How to complete this task:
Reproduce each record exactly. The pictures should be skipped.
[[ Stored data open ]]
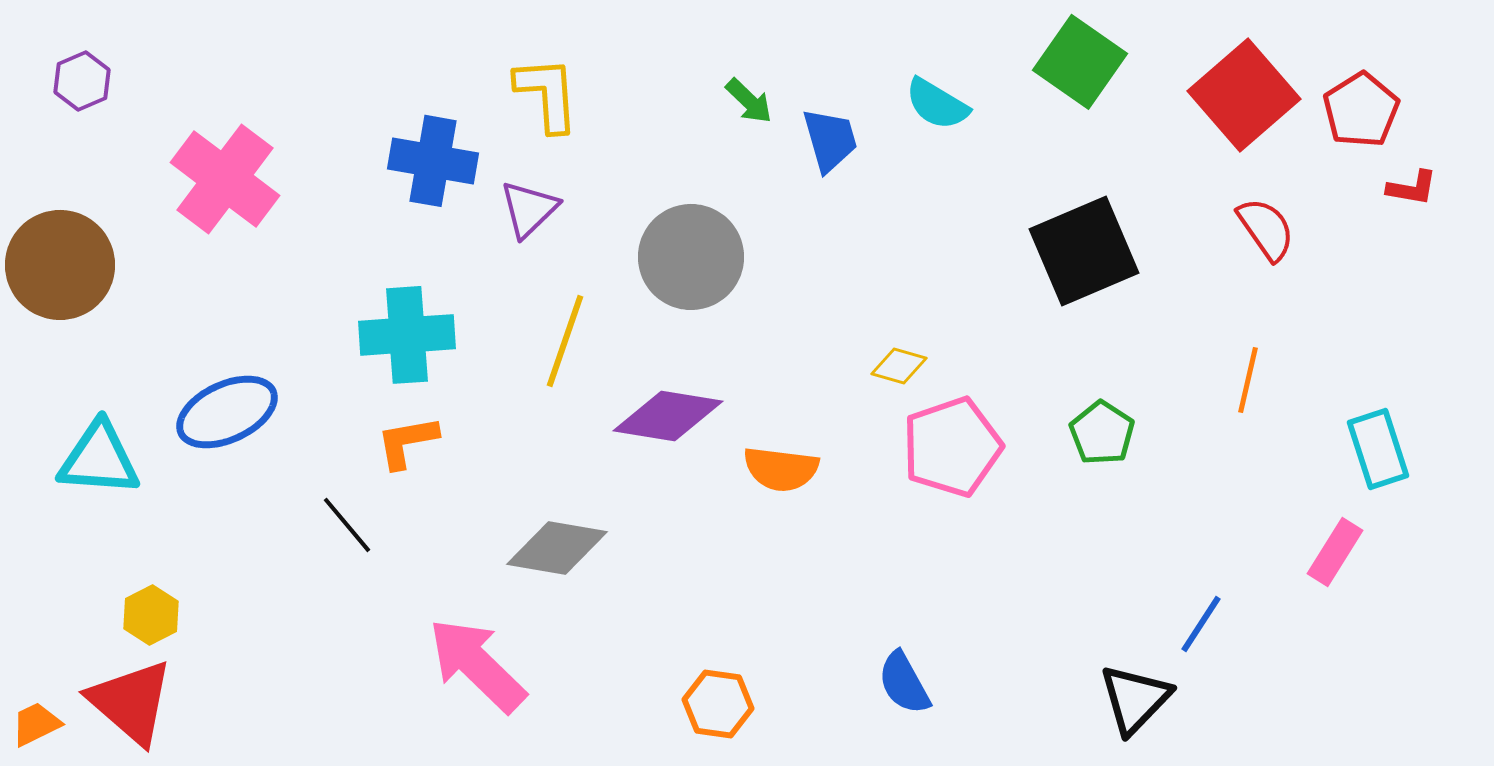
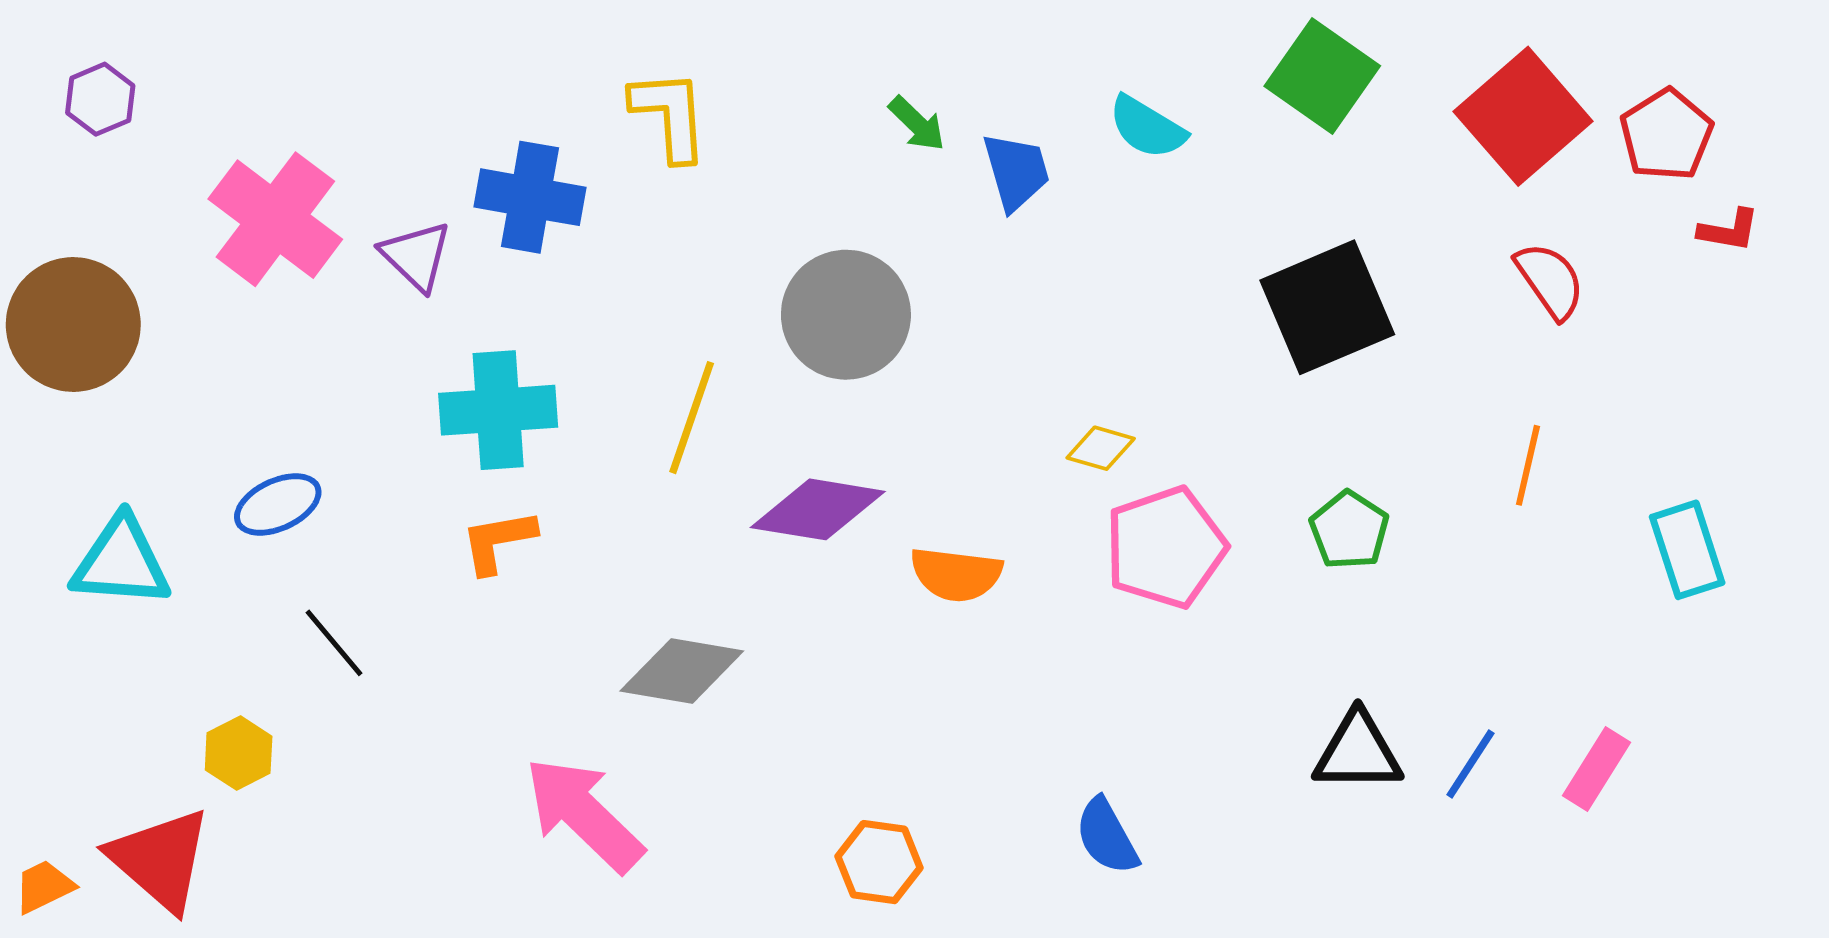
purple triangle: (529, 209) -> (416, 256), moved, turned -32
blue ellipse: (227, 412) -> (278, 504), size x0.7
black line: (347, 525) -> (334, 643), moved
pink rectangle: (1335, 552) -> (1597, 769), moved
yellow hexagon: (151, 615) -> (239, 753), moved
black triangle: (1135, 699) -> (1358, 752), moved, turned 46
[[ Stored data closed ]]
Exercise response:
purple triangle: (529, 209) -> (416, 256), moved, turned -32
blue ellipse: (227, 412) -> (278, 504), size x0.7
black line: (347, 525) -> (334, 643), moved
pink rectangle: (1335, 552) -> (1597, 769), moved
yellow hexagon: (151, 615) -> (239, 753), moved
black triangle: (1135, 699) -> (1358, 752), moved, turned 46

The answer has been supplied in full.